## [Work order]
Each line in the entries below that holds the string "residential" is to be listed.

## [Material provided]
------------------------------------------------------------------------

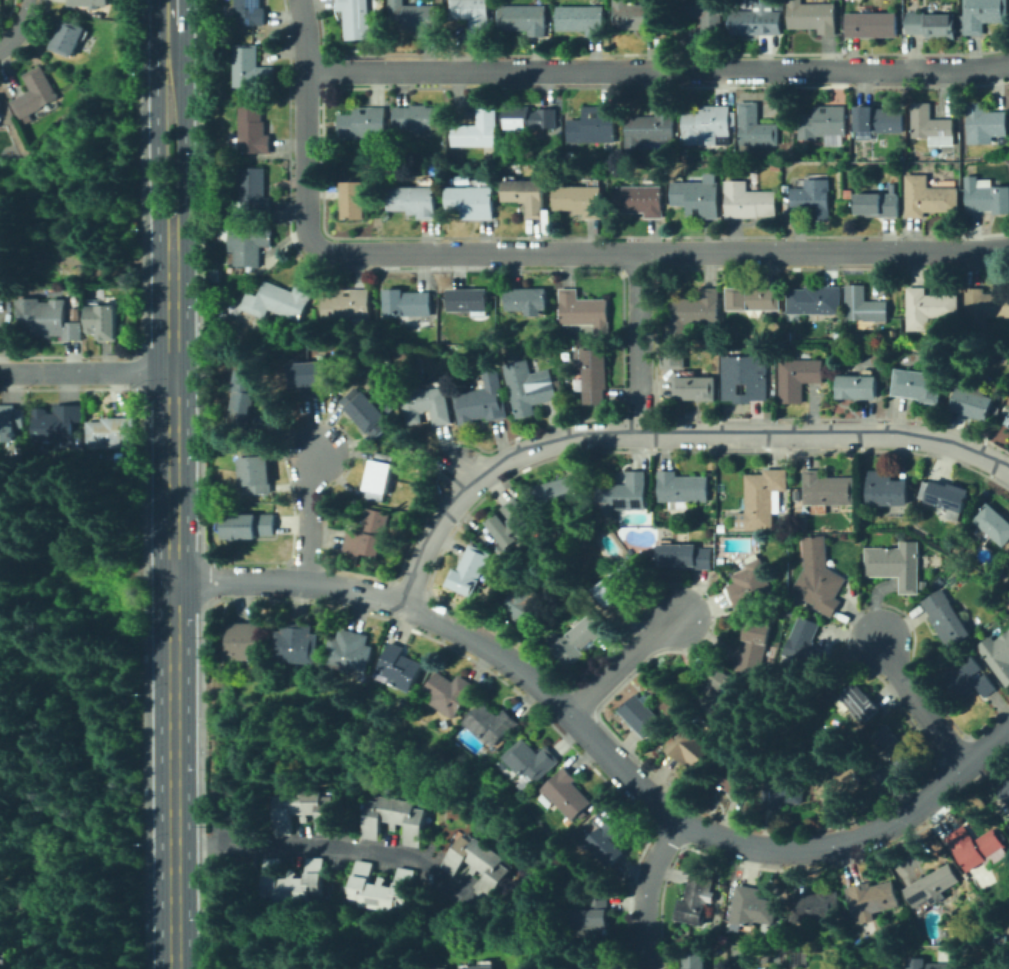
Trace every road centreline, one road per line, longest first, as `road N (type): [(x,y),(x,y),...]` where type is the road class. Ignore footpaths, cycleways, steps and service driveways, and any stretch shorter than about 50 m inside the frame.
road 1 (residential): [(1008,731),(906,815),(844,849),(781,853),(728,843),(675,820),(522,670),(406,604),(303,582),(173,583)]
road 2 (residential): [(300,0),(304,220),(327,252),(1008,247)]
road 3 (primary): [(172,239),(175,968)]
road 4 (residential): [(1008,63),(959,70),(305,71)]
road 5 (residential): [(1008,470),(958,446),(901,435),(570,439),(524,453),(471,486),(425,550),(406,604)]
road 6 (primary): [(170,56),(157,83),(157,204),(172,239)]
road 7 (primary): [(172,239),(185,204),(184,82),(170,56)]
road 8 (residential): [(638,252),(639,435)]
road 9 (residential): [(0,374),(172,375)]
road 10 (residential): [(878,641),(965,765)]
road 11 (residential): [(678,620),(647,639),(571,715)]
road 12 (residential): [(320,452),(310,479),(303,582)]
road 13 (residential): [(675,820),(650,880),(647,945)]

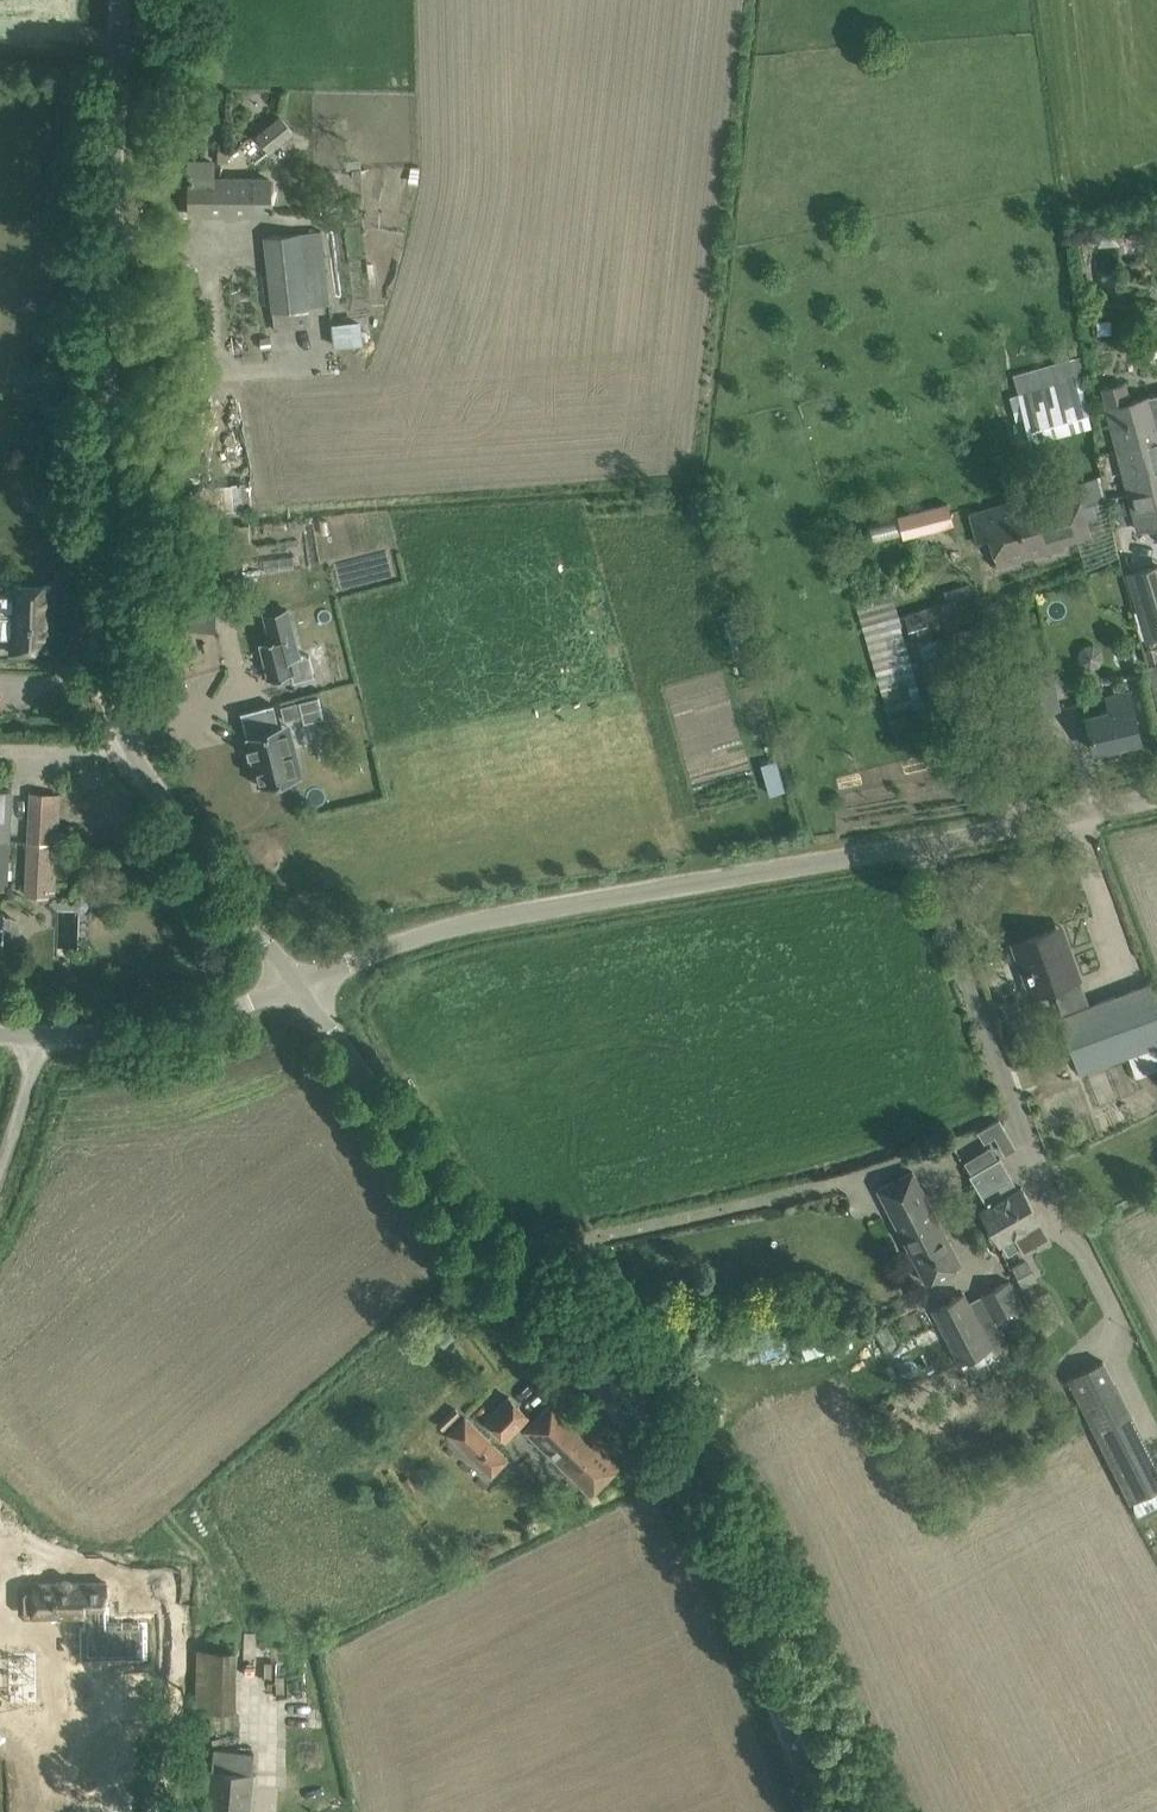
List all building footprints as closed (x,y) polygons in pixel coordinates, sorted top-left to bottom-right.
[(295,133),(281,116),(256,136),(270,153),(295,133)] [(212,179),(212,162),(189,162),(189,213),(270,214),(270,179),(212,179)] [(382,199),(380,165),(359,167),(360,200),(382,199)] [(287,234),(263,237),(272,310),(329,303),(320,230),(287,234)] [(335,320),(337,344),(368,343),(366,319),(335,320)] [(1075,358),(1013,375),(1024,416),(1018,418),(1024,436),(1030,434),(1031,439),(1091,426),(1075,358)] [(1100,388),(1105,407),(1109,423),(1116,449),(1156,438),(1156,393),(1128,401),(1123,382),(1100,388)] [(1116,449),(1121,467),(1128,494),(1156,486),(1156,438),(1116,449)] [(1063,542),(1091,534),(1076,483),(969,513),(977,541),(989,538),(997,566),(1064,546),(1063,542)] [(1156,522),(1156,486),(1128,494),(1137,527),(1156,522)] [(948,501),(889,515),(893,532),(901,530),(903,538),(954,526),(948,501)] [(191,556),(189,629),(215,630),(216,556),(191,556)] [(1153,566),(1126,575),(1145,640),(1156,637),(1156,565),(1153,566)] [(0,598),(0,640),(11,641),(10,656),(36,658),(37,644),(49,644),(52,589),(14,587),(13,599),(0,598)] [(913,642),(937,634),(981,620),(973,593),(928,608),(905,615),(913,642)] [(299,655),(287,609),(265,614),(271,639),(259,642),(269,680),(293,674),(288,657),(299,655)] [(1143,651),(1156,702),(1156,647),(1143,651)] [(1029,714),(1059,708),(1052,672),(1021,679),(1029,714)] [(1109,710),(1085,715),(1094,750),(1140,739),(1129,691),(1119,693),(1106,696),(1109,710)] [(318,696),(281,705),(284,720),(302,715),(303,721),(304,722),(323,717),(318,696)] [(300,775),(287,724),(246,735),(249,746),(246,746),(249,755),(251,755),(259,785),(300,775)] [(776,758),(763,762),(775,793),(788,788),(776,758)] [(9,839),(11,790),(0,790),(0,839),(9,839)] [(31,790),(27,840),(58,842),(61,792),(31,790)] [(6,888),(9,839),(0,839),(0,887),(6,888)] [(56,873),(58,842),(27,840),(25,871),(56,873)] [(3,948),(3,945),(9,945),(15,943),(18,937),(18,926),(16,920),(11,917),(5,917),(5,914),(0,914),(0,947),(3,948)] [(1054,928),(1013,943),(1019,960),(1025,958),(1038,993),(1053,988),(1080,978),(1073,960),(1067,962),(1054,928)] [(1060,1016),(1080,1072),(1127,1054),(1156,1043),(1156,1005),(1149,983),(1089,1005),(1063,1014),(1060,1016)] [(978,1131),(984,1142),(1006,1130),(999,1118),(978,1131)] [(990,1147),(964,1162),(971,1174),(970,1175),(972,1179),(982,1196),(987,1205),(980,1209),(999,1242),(1001,1241),(1008,1253),(1020,1246),(1021,1245),(1015,1233),(1019,1231),(1039,1219),(1040,1219),(1034,1209),(1021,1186),(1018,1188),(1001,1157),(997,1159),(990,1147)] [(960,1264),(912,1171),(878,1189),(926,1282),(960,1264)] [(1012,1266),(1023,1285),(1038,1277),(1027,1257),(1012,1266)] [(1011,1280),(981,1295),(993,1319),(1023,1304),(1011,1280)] [(964,1293),(932,1311),(960,1363),(992,1345),(969,1301),(964,1293)] [(1080,1400),(1137,1515),(1156,1505),(1156,1465),(1104,1359),(1069,1376),(1080,1400)] [(506,1439),(528,1416),(509,1396),(486,1420),(506,1439)] [(617,1465),(553,1401),(526,1429),(590,1493),(617,1465)] [(509,1458),(465,1416),(448,1434),(491,1476),(509,1458)] [(106,1613),(106,1582),(34,1584),(34,1589),(25,1589),(21,1592),(22,1611),(25,1615),(84,1614),(85,1632),(94,1631),(94,1661),(144,1660),(143,1629),(105,1630),(105,1613),(106,1613)] [(236,1708),(238,1649),(208,1648),(206,1708),(211,1709),(210,1724),(238,1725),(239,1708),(236,1708)] [(101,1679),(100,1766),(137,1766),(138,1679),(101,1679)] [(254,1753),(213,1749),(207,1811),(248,1811),(254,1753)]
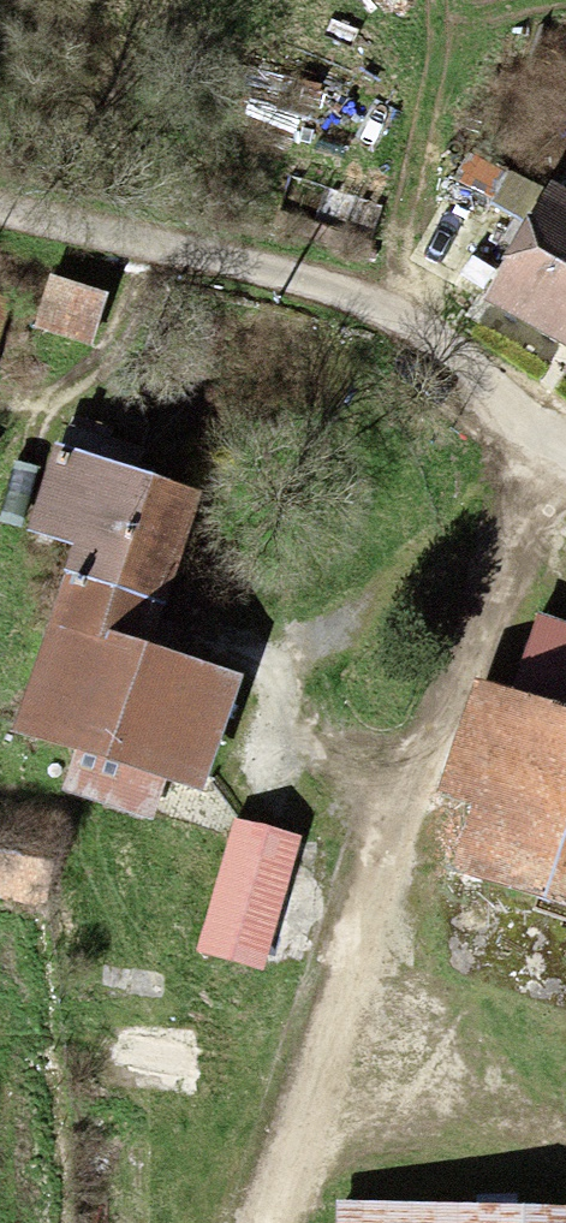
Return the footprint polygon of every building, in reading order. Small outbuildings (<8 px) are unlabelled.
[(545,282),(565,294),(565,238),(545,282)] [(123,281),(58,263),(50,295),(115,313),(123,281)] [(24,283),(0,274),(0,349),(24,283)] [(98,400),(53,528),(104,551),(99,566),(189,592),(195,578),(227,488),(154,462),(167,424),(98,400)] [(99,566),(37,723),(126,756),(216,788),(258,675),(171,644),(189,592),(99,566)] [(562,688),(497,866),(565,890),(565,689),(562,688)] [(64,900),(67,817),(0,804),(0,889),(64,900)] [(280,822),(241,941),(297,959),(336,840),(280,822)] [(357,1207),(357,1222),(565,1222),(565,1218),(357,1207)]
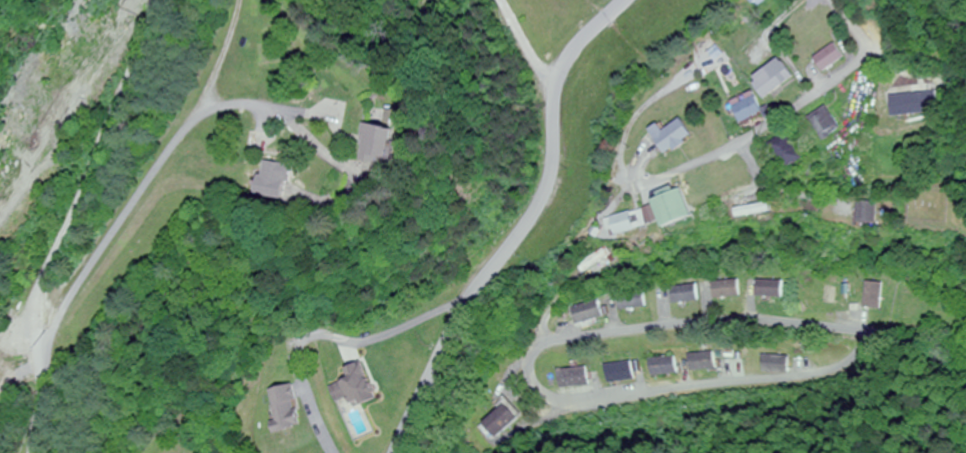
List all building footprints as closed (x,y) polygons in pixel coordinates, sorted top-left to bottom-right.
[(854,58),(844,44),(822,59),(832,74),(854,58)] [(757,80),(771,99),(801,78),(787,59),(757,80)] [(946,115),(946,94),(898,95),(899,116),(946,115)] [(770,112),(761,96),(740,108),(750,124),(770,112)] [(816,118),(833,143),(851,132),(834,106),(816,118)] [(673,157),(699,138),(686,120),(669,132),(664,125),(655,131),(673,157)] [(399,169),(404,133),(373,129),(368,165),(399,169)] [(812,160),(794,133),(777,145),(795,172),(812,160)] [(293,166),(270,165),(268,198),(292,199),(293,166)] [(672,231),(702,218),(690,190),(660,203),(672,231)] [(882,227),(882,204),(863,204),(863,227),(882,227)] [(744,208),(744,217),(777,217),(777,208),(744,208)] [(653,231),(651,214),(619,218),(622,235),(653,231)] [(617,257),(612,249),(583,266),(588,274),(617,257)] [(713,300),(740,299),(740,282),(712,283),(713,300)] [(783,299),(783,282),(756,282),(756,299),(783,299)] [(880,284),(863,284),(863,309),(880,309),(880,284)] [(699,303),(698,286),(672,288),(673,305),(699,303)] [(647,310),(646,293),(622,295),(623,312),(647,310)] [(578,326),(605,320),(601,302),(574,308),(578,326)] [(717,371),(716,353),(690,353),(691,371),(717,371)] [(764,373),(790,373),(790,356),(764,356),(764,373)] [(651,359),(653,377),(678,375),(677,357),(651,359)] [(334,388),(343,409),(380,394),(366,362),(350,369),(354,379),(334,388)] [(635,381),(634,363),(606,365),(608,383),(635,381)] [(559,370),(559,388),(589,387),(588,368),(559,370)] [(280,432),(305,427),(297,385),(271,390),(280,432)] [(519,411),(503,400),(484,428),(499,439),(519,411)]
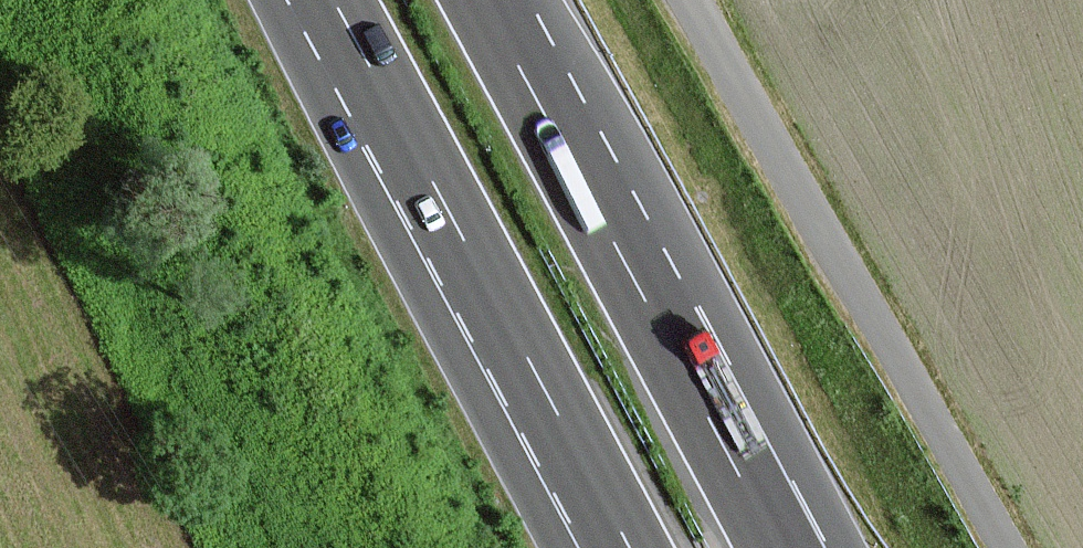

------------------------------------------------------------------------

## [Response area]
road 1 (residential): [(1008,731),(906,815),(844,849),(781,853),(728,843),(675,820),(522,670),(406,604),(303,582),(173,583)]
road 2 (residential): [(300,0),(304,220),(327,252),(1008,247)]
road 4 (residential): [(1008,63),(959,70),(305,71)]
road 5 (residential): [(1008,470),(958,446),(901,435),(570,439),(524,453),(471,486),(425,550),(406,604)]
road 8 (residential): [(638,252),(639,435)]
road 9 (residential): [(0,374),(172,375)]
road 10 (residential): [(878,641),(965,765)]
road 11 (residential): [(678,620),(647,639),(571,715)]
road 12 (residential): [(320,452),(310,479),(303,582)]
road 13 (residential): [(675,820),(650,880),(647,945)]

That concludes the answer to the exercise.